| DATA SEGMENT |
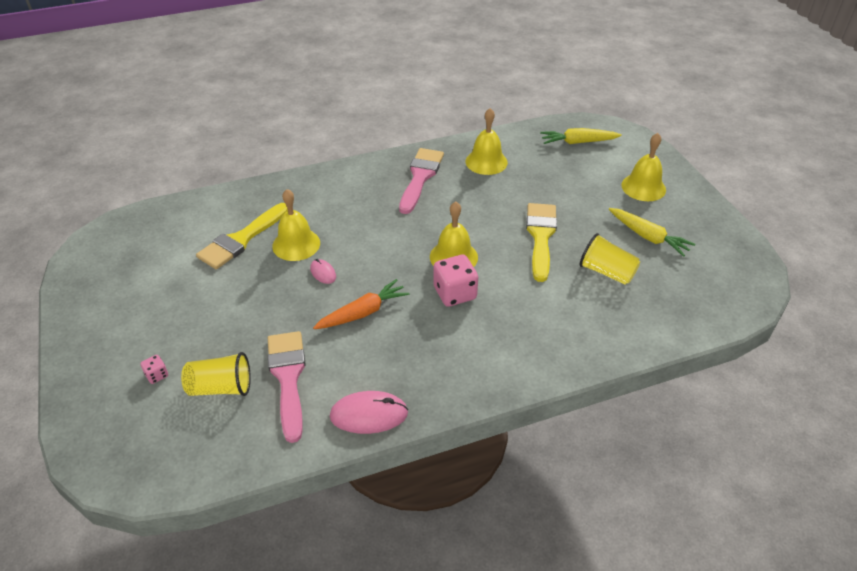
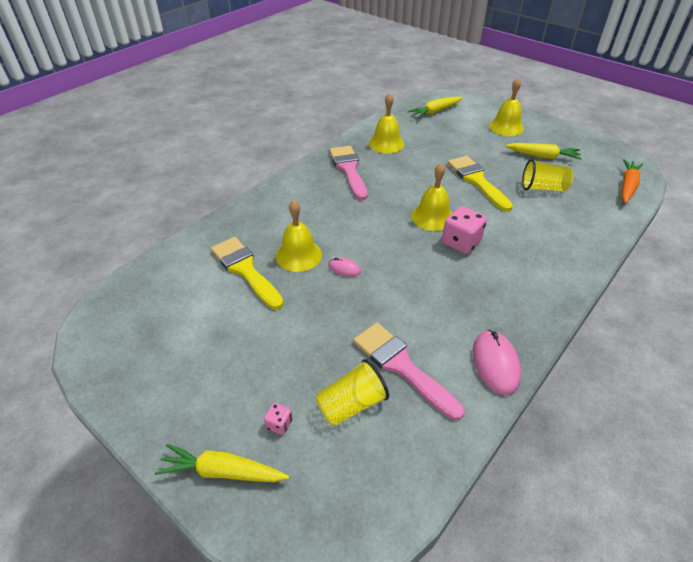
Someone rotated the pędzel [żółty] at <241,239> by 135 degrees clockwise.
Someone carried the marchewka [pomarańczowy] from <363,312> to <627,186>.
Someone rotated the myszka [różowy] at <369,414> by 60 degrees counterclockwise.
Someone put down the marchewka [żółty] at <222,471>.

| TASK STATEMENT |
Reproduce the data in full. Do not carry over any picture.

| COMPLETED EXERCISE |
Someone rotated the pędzel [żółty] at <241,239> by 135 degrees clockwise.
Someone carried the marchewka [pomarańczowy] from <363,312> to <627,186>.
Someone rotated the myszka [różowy] at <369,414> by 60 degrees counterclockwise.
Someone put down the marchewka [żółty] at <222,471>.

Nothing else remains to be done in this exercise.